-------- Records to use --------

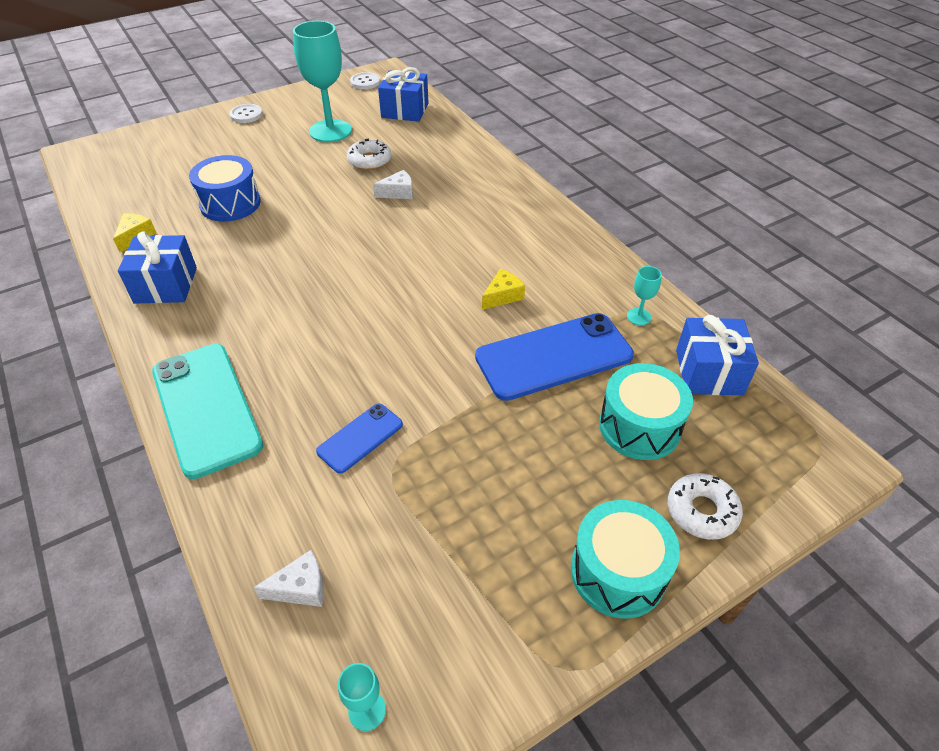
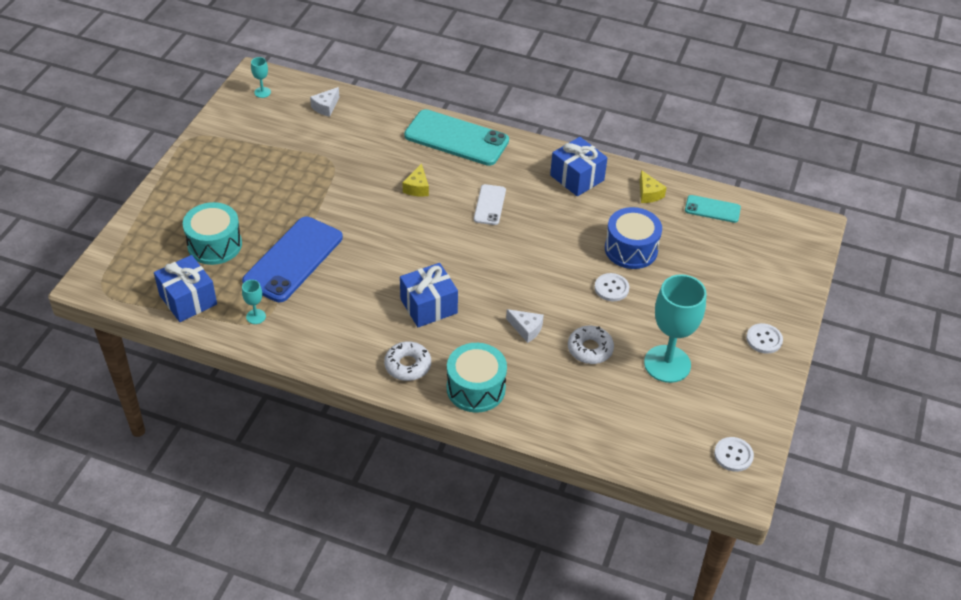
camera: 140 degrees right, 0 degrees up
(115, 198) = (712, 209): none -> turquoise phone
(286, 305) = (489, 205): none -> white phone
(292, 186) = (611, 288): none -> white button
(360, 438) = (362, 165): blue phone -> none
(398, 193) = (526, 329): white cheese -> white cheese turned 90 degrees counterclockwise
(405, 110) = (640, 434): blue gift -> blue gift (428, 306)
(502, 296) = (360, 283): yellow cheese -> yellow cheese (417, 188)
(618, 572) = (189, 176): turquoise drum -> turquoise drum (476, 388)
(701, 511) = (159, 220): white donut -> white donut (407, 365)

--------

## [Your task]
Give back, exactly and with nothing added, the lines from the line containing "(398, 193) = (526, 329): white" through the final line of the records above, both of them included.

## [Answer area]
(398, 193) = (526, 329): white cheese -> white cheese turned 90 degrees counterclockwise
(405, 110) = (640, 434): blue gift -> blue gift (428, 306)
(502, 296) = (360, 283): yellow cheese -> yellow cheese (417, 188)
(618, 572) = (189, 176): turquoise drum -> turquoise drum (476, 388)
(701, 511) = (159, 220): white donut -> white donut (407, 365)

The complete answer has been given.